**YOUR ASSIGNMENT:** In the material below, how many lines include the word "braun"? Write only the number.

**SUPPLIED ENTRIES:**
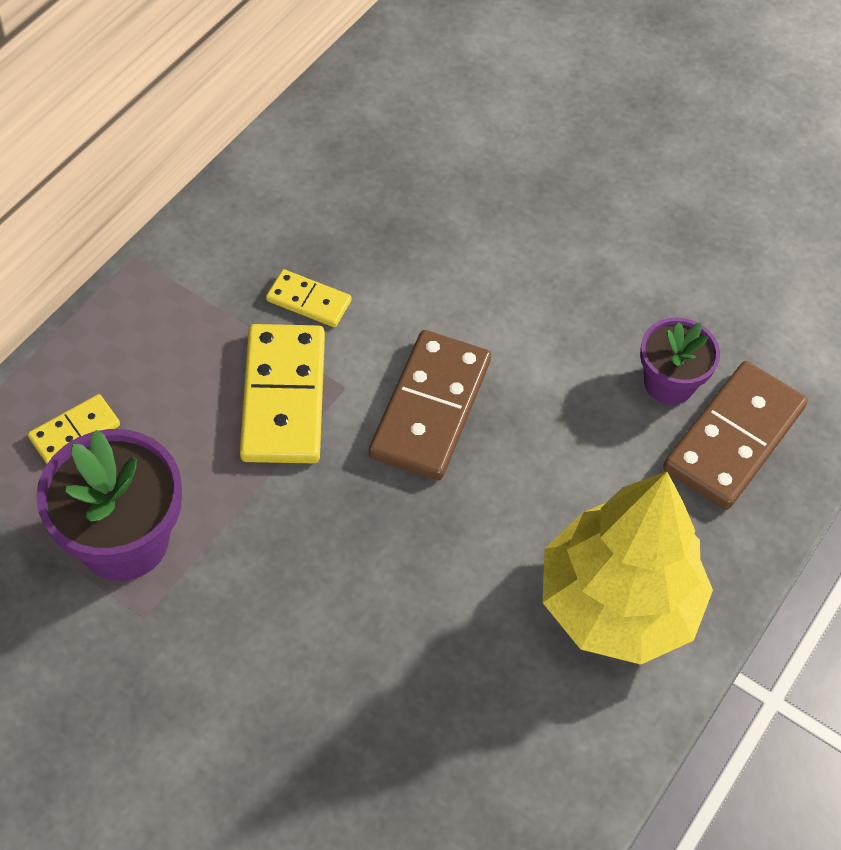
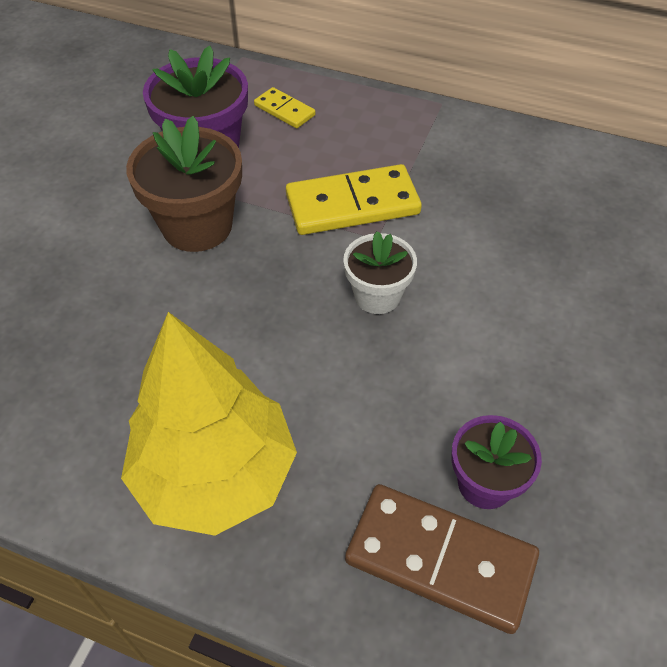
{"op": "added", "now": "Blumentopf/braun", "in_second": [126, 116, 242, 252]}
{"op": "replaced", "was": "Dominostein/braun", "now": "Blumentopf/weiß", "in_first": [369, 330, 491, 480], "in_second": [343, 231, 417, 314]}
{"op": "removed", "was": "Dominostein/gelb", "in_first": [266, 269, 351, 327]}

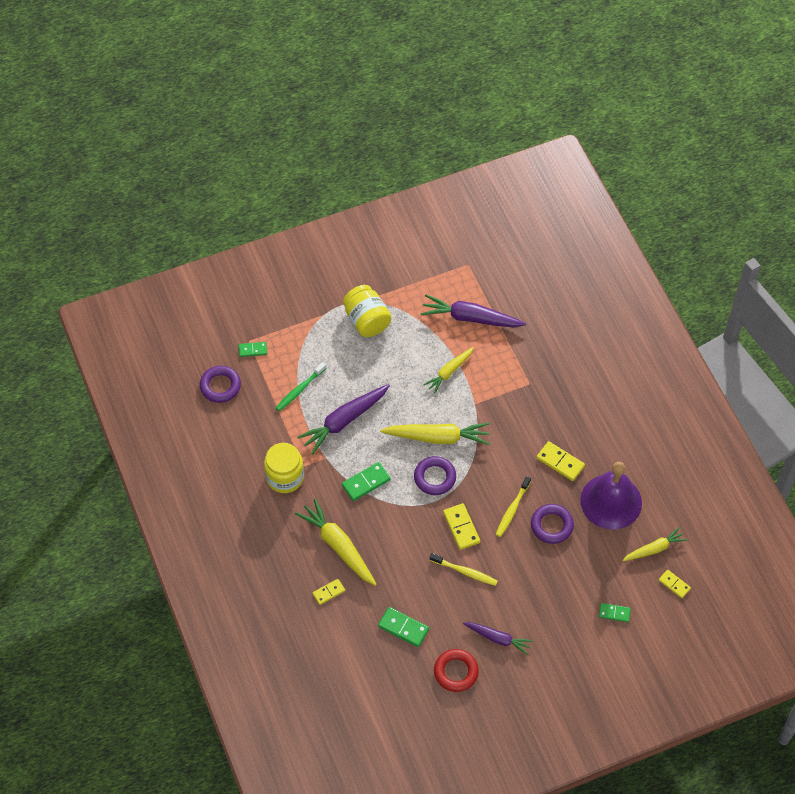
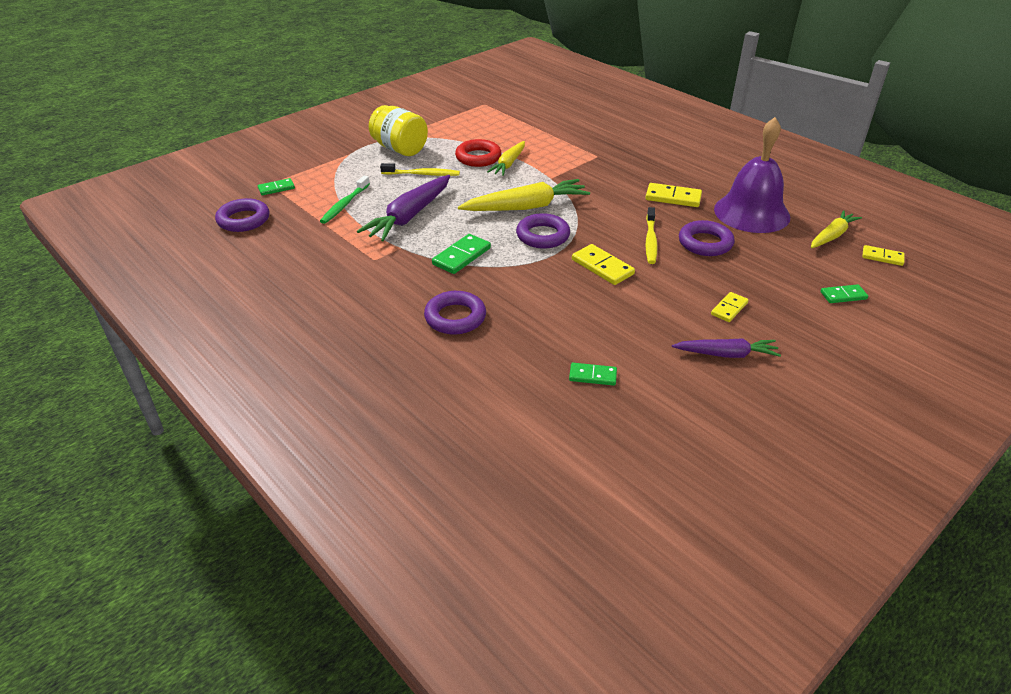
{"op": "moved", "was": "Zahnbürste/gelb", "in_first": [430, 553, 498, 586], "in_second": [380, 163, 460, 176]}
{"op": "replaced", "was": "Karotte/gelb", "now": "Ring/lila", "in_first": [295, 498, 377, 586], "in_second": [424, 291, 486, 334]}
{"op": "moved", "was": "Ring/rot", "in_first": [434, 649, 479, 692], "in_second": [455, 139, 502, 167]}
{"op": "resized", "was": "Dominostein/grün", "in_first": [378, 607, 429, 647], "in_second": [569, 363, 617, 386], "ratio": 0.65}
{"op": "moved", "was": "Dominostein/gelb", "in_first": [313, 579, 345, 605], "in_second": [711, 292, 749, 322]}
{"op": "removed", "was": "Einmachglas/gelb", "in_first": [264, 443, 304, 493]}
{"op": "removed", "was": "Karotte/lila", "in_first": [420, 294, 526, 327]}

**SOLUTION:** 2